*** Block opens ***

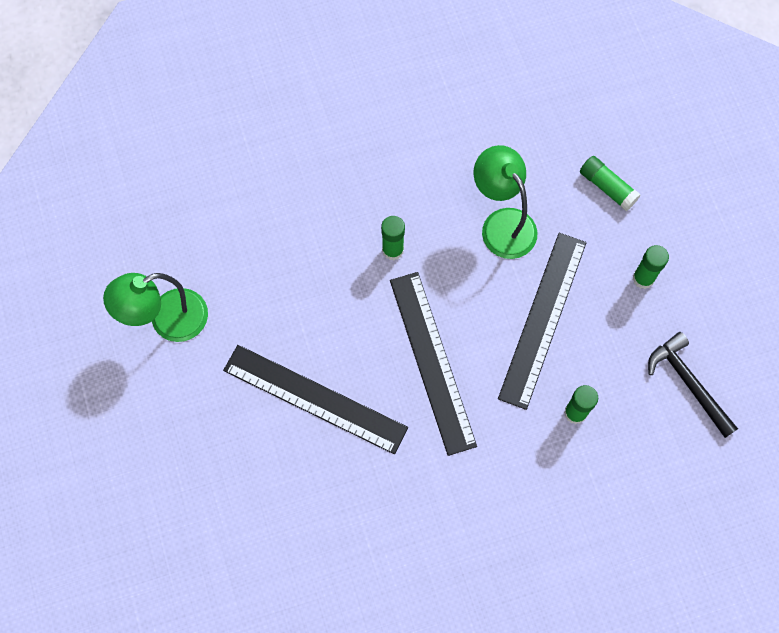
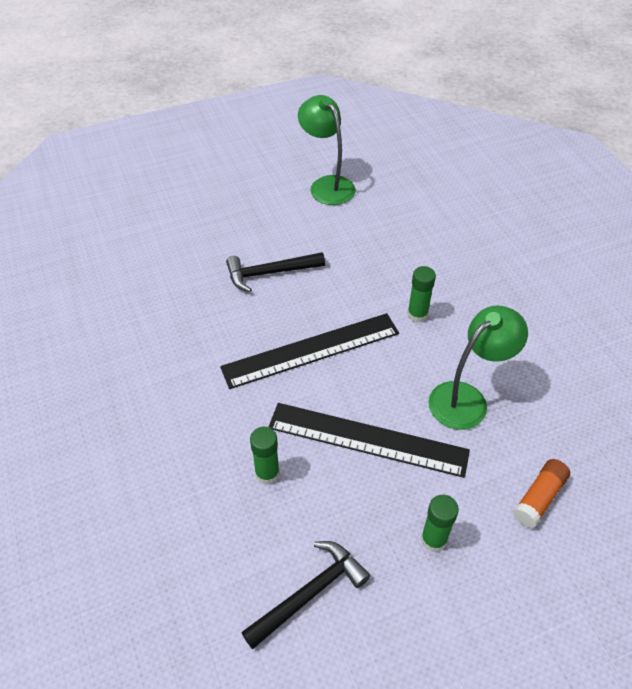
camera: 85 degrees right, 20 degrees down
(315, 398) = (269, 273): black ruler -> black hammer
(607, 187) = (539, 498): green glue stick -> orange glue stick

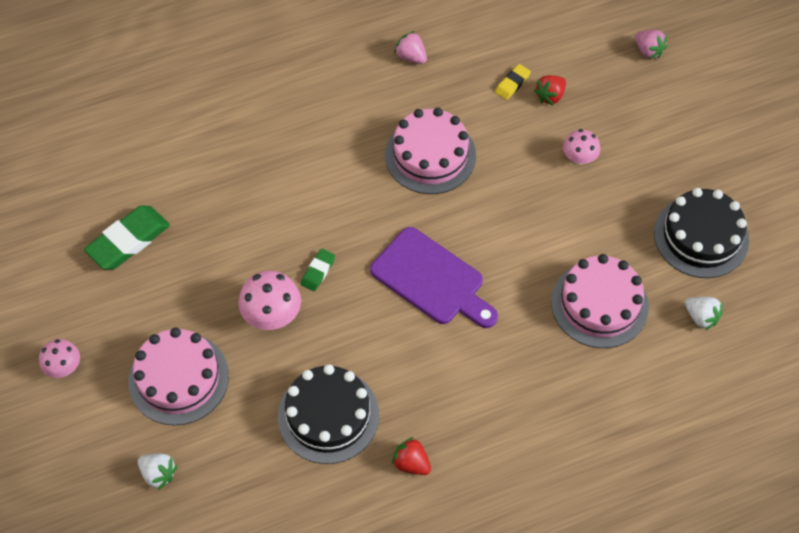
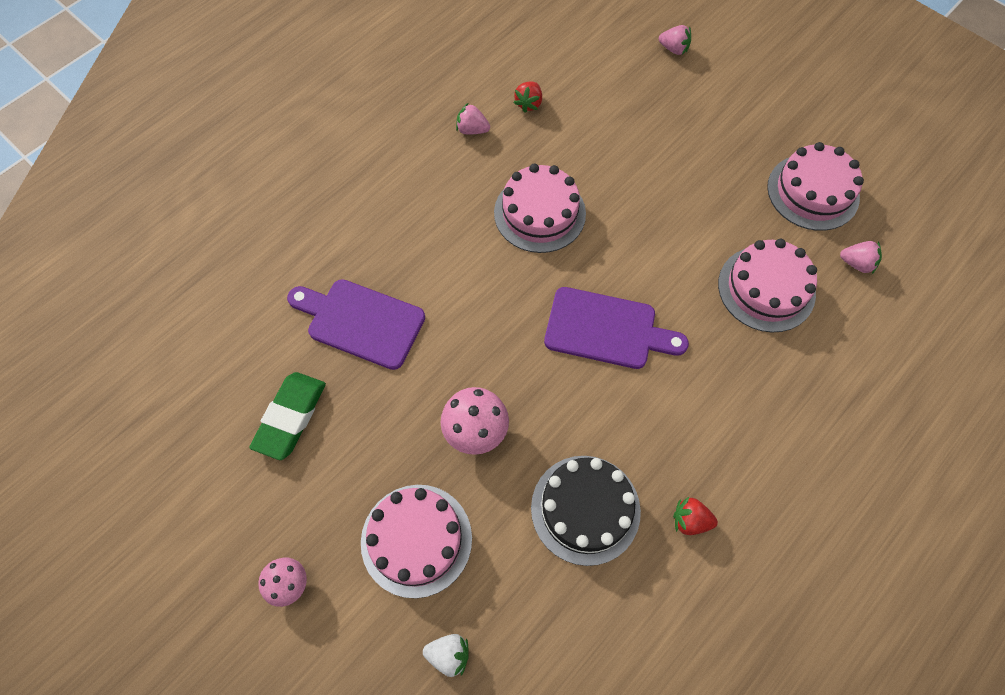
camera: 25 degrees left, 5 degrees up
(224, 187) = (360, 322): none -> purple cutting board
(318, 271) = (496, 367): green eraser -> none
(512, 84) = (576, 120): yellow eraser -> none
(550, 96) = (614, 119): red strawberry -> red strawberry (529, 103)
(579, 158) = (671, 163): pink mushroom -> none
(701, 236) = (813, 192): black cake -> pink cake
(701, 317) = (856, 263): white strawberry -> pink strawberry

*** Block closes ***

PROBLEM DESCRIPTION => Give back the listing exactly, with the pictures removed.

WRITTEN ANSWER =>
camera: 85 degrees right, 20 degrees down
(315, 398) = (269, 273): black ruler -> black hammer
(607, 187) = (539, 498): green glue stick -> orange glue stick

camera: 25 degrees left, 5 degrees up
(224, 187) = (360, 322): none -> purple cutting board
(318, 271) = (496, 367): green eraser -> none
(512, 84) = (576, 120): yellow eraser -> none
(550, 96) = (614, 119): red strawberry -> red strawberry (529, 103)
(579, 158) = (671, 163): pink mushroom -> none
(701, 236) = (813, 192): black cake -> pink cake
(701, 317) = (856, 263): white strawberry -> pink strawberry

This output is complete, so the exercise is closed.